__What the task requires__. Tally up the lines below that carry the word "none", answering with the figure alone.

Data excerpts
* * * * * * *
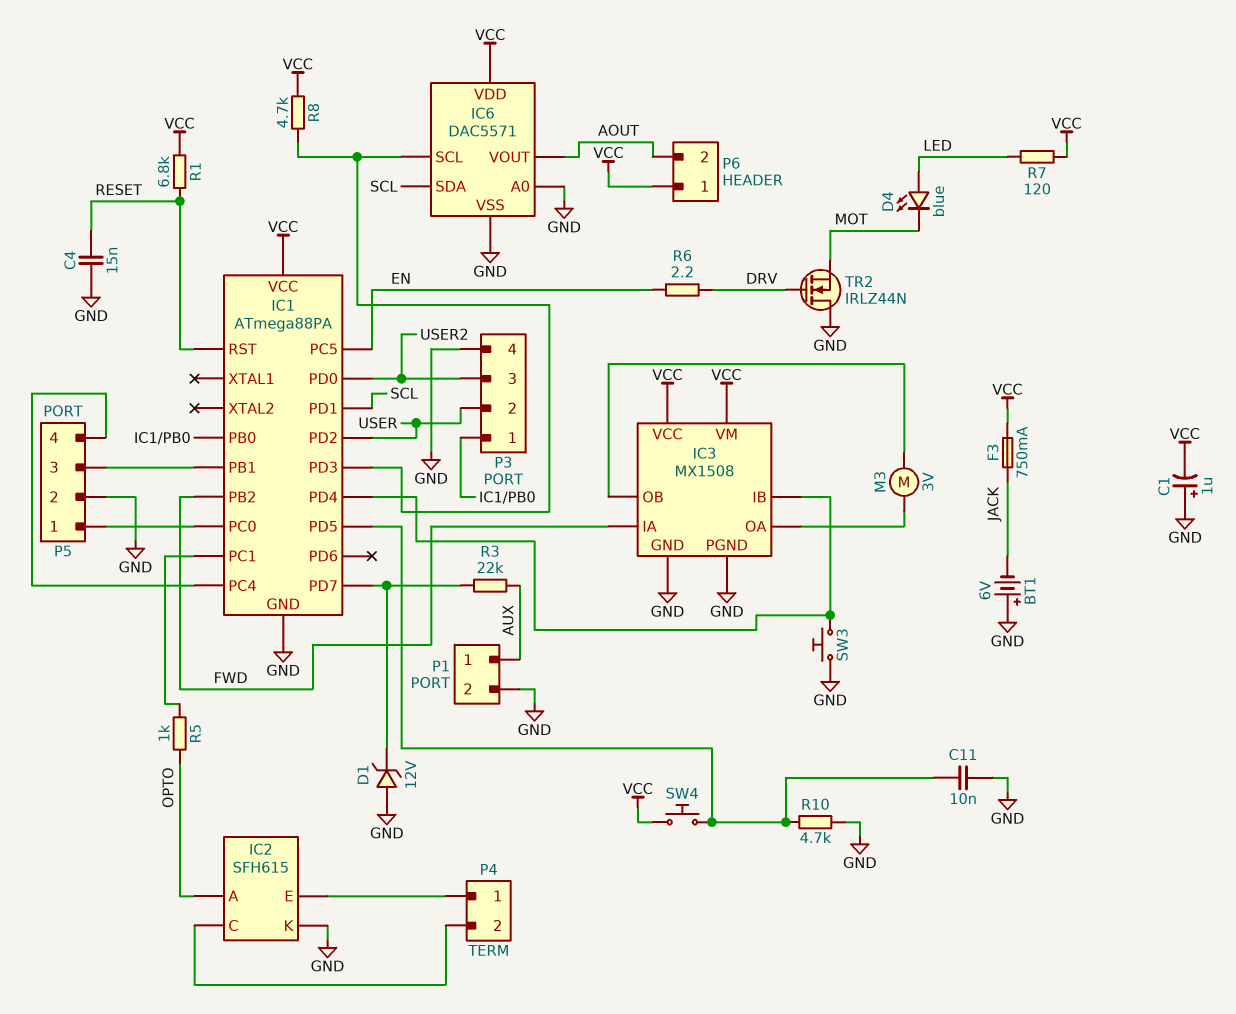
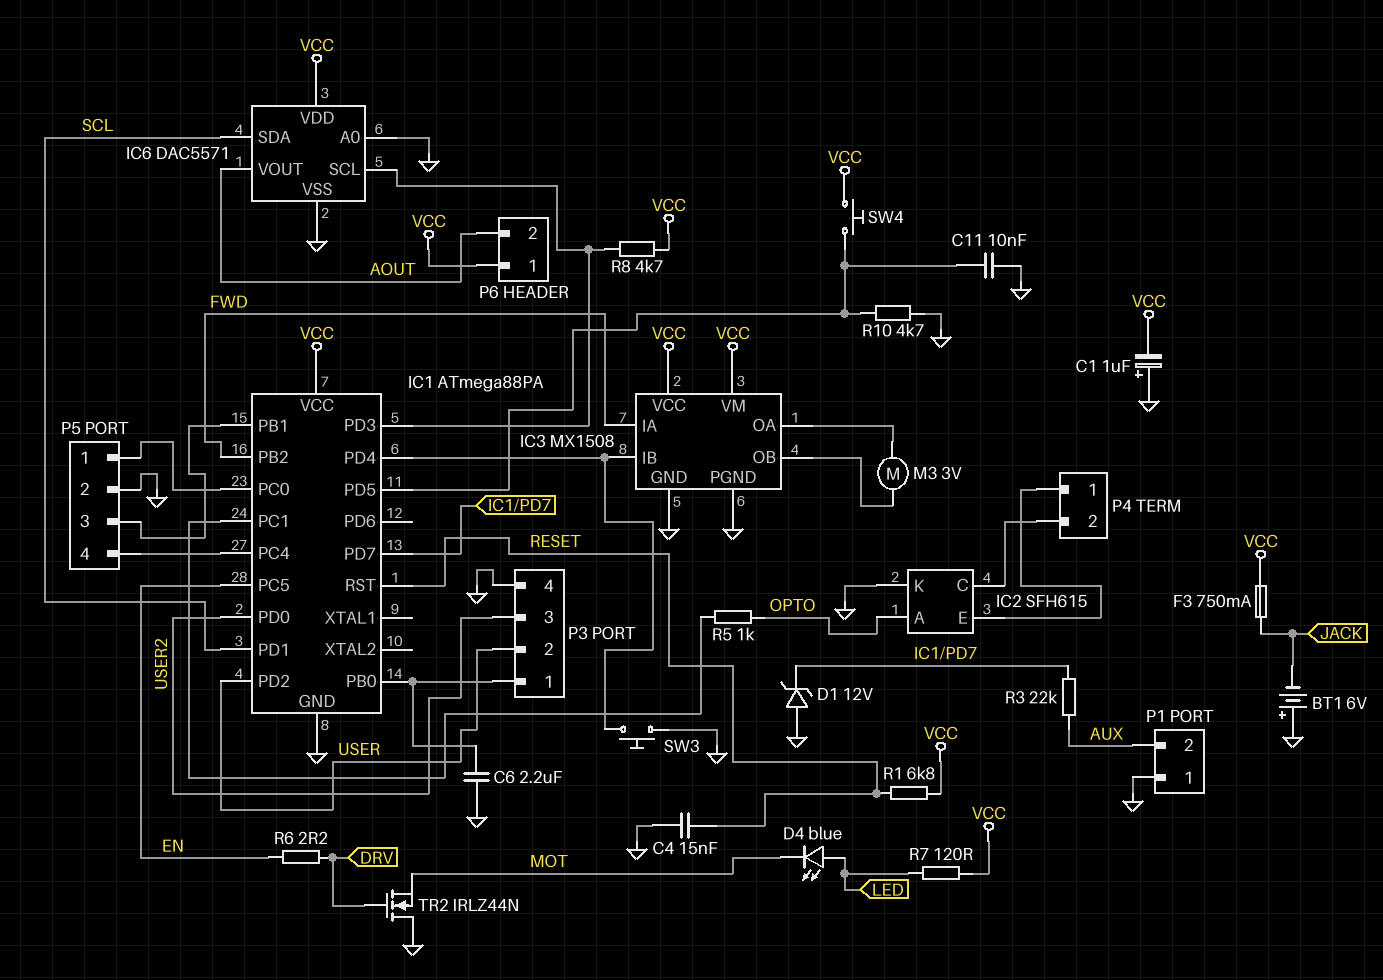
C6: none -> 2.2uF (GND, IC1/PB0)
P1 pin 1: AUX -> GND
P1 pin 2: GND -> AUX

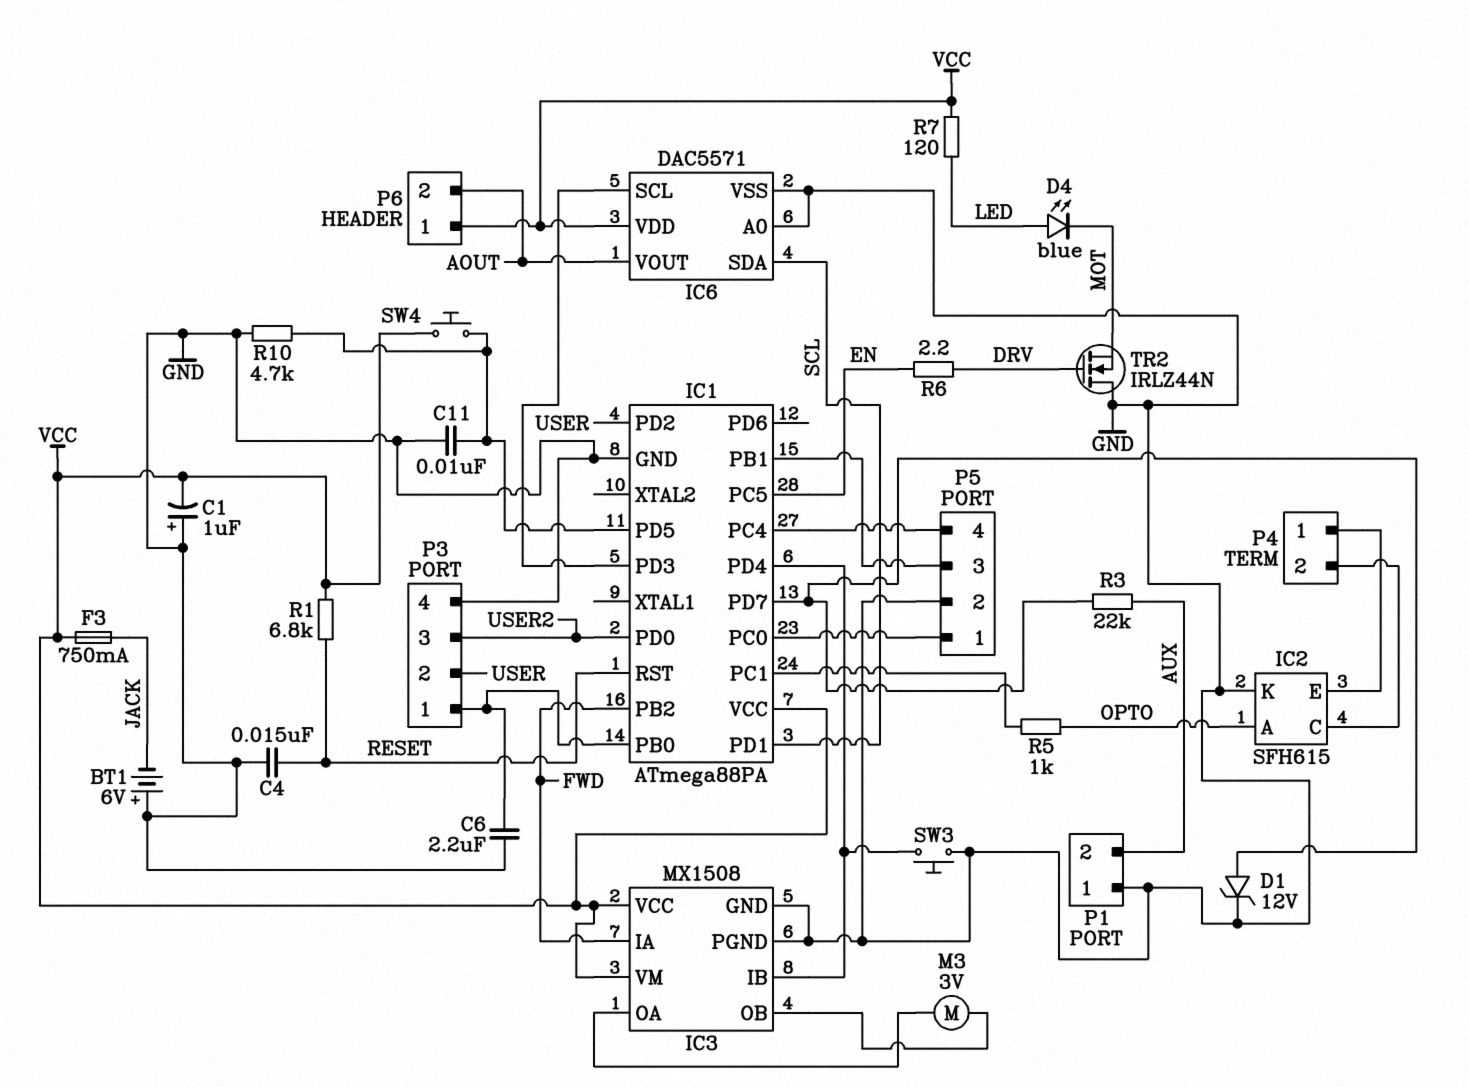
D1: zener 12V (A GND, K IC1/PD7) -> zener 12V (A IC1/PD7, K GND)
R8: 4.7k (IC1/PD3, VCC) -> none

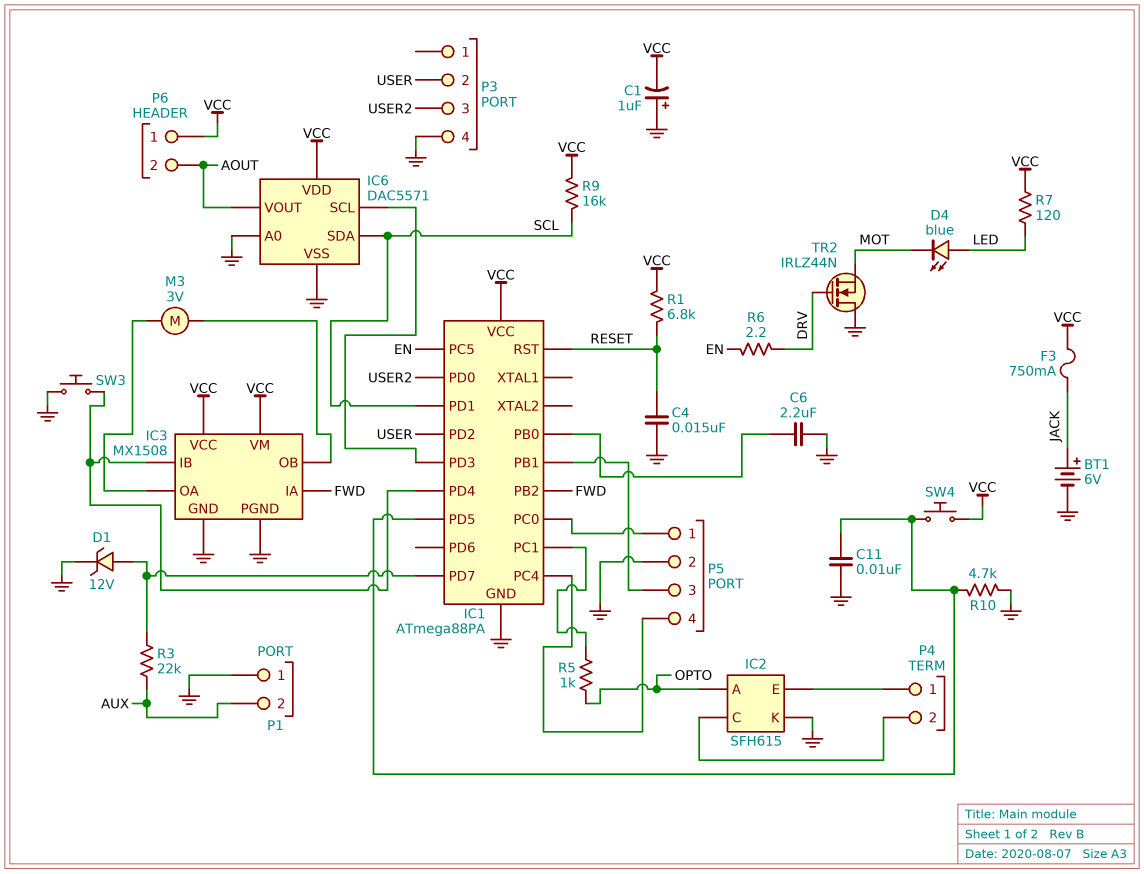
BT1: 6V (plus GND, minus JACK) -> 6V (plus JACK, minus GND)
P3 pin 1: IC1/PB0 -> none
R9: none -> 16k (SCL, VCC)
* * * * * * *
__Response to the task__. 4